[[ ENTRIES SHOWN open ]]

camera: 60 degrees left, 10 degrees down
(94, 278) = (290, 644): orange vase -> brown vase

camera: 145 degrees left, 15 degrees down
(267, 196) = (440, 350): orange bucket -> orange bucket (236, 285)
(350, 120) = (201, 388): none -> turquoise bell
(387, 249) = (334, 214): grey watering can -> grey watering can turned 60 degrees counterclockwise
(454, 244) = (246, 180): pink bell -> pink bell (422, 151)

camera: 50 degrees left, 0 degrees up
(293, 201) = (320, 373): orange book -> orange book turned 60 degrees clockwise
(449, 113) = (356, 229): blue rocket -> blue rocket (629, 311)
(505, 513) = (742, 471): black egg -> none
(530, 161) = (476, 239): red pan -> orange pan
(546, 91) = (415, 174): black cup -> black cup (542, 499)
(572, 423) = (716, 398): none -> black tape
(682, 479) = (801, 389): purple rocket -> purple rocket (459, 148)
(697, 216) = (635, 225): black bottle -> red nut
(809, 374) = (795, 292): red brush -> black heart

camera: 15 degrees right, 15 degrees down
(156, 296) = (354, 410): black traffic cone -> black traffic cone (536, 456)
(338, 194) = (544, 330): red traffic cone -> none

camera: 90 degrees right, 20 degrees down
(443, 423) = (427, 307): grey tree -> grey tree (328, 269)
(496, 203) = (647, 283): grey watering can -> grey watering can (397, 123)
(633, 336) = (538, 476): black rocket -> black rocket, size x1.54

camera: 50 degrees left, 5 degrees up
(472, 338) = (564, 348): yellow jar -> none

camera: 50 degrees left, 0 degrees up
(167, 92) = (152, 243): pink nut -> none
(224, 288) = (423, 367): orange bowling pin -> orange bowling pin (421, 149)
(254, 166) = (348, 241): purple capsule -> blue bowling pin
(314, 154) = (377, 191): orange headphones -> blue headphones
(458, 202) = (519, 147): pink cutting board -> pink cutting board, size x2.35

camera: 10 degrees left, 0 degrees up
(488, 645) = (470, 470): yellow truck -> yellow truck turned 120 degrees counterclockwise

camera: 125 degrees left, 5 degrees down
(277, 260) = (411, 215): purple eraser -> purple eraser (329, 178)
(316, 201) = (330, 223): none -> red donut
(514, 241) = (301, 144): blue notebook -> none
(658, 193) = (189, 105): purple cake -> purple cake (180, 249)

[[ ENTRIES SHOWN closed ]]

(WHAT IS NEEDED):
Look above for the line containing "(505, 513) = (742, 471): black egg -> none". Return it and each line after it exactly, through the last line, and nothing more.

(ANSWER TO THE EXERCISE):
(505, 513) = (742, 471): black egg -> none
(530, 161) = (476, 239): red pan -> orange pan
(546, 91) = (415, 174): black cup -> black cup (542, 499)
(572, 423) = (716, 398): none -> black tape
(682, 479) = (801, 389): purple rocket -> purple rocket (459, 148)
(697, 216) = (635, 225): black bottle -> red nut
(809, 374) = (795, 292): red brush -> black heart

camera: 15 degrees right, 15 degrees down
(156, 296) = (354, 410): black traffic cone -> black traffic cone (536, 456)
(338, 194) = (544, 330): red traffic cone -> none

camera: 90 degrees right, 20 degrees down
(443, 423) = (427, 307): grey tree -> grey tree (328, 269)
(496, 203) = (647, 283): grey watering can -> grey watering can (397, 123)
(633, 336) = (538, 476): black rocket -> black rocket, size x1.54

camera: 50 degrees left, 5 degrees up
(472, 338) = (564, 348): yellow jar -> none

camera: 50 degrees left, 0 degrees up
(167, 92) = (152, 243): pink nut -> none
(224, 288) = (423, 367): orange bowling pin -> orange bowling pin (421, 149)
(254, 166) = (348, 241): purple capsule -> blue bowling pin
(314, 154) = (377, 191): orange headphones -> blue headphones
(458, 202) = (519, 147): pink cutting board -> pink cutting board, size x2.35

camera: 10 degrees left, 0 degrees up
(488, 645) = (470, 470): yellow truck -> yellow truck turned 120 degrees counterclockwise

camera: 125 degrees left, 5 degrees down
(277, 260) = (411, 215): purple eraser -> purple eraser (329, 178)
(316, 201) = (330, 223): none -> red donut
(514, 241) = (301, 144): blue notebook -> none
(658, 193) = (189, 105): purple cake -> purple cake (180, 249)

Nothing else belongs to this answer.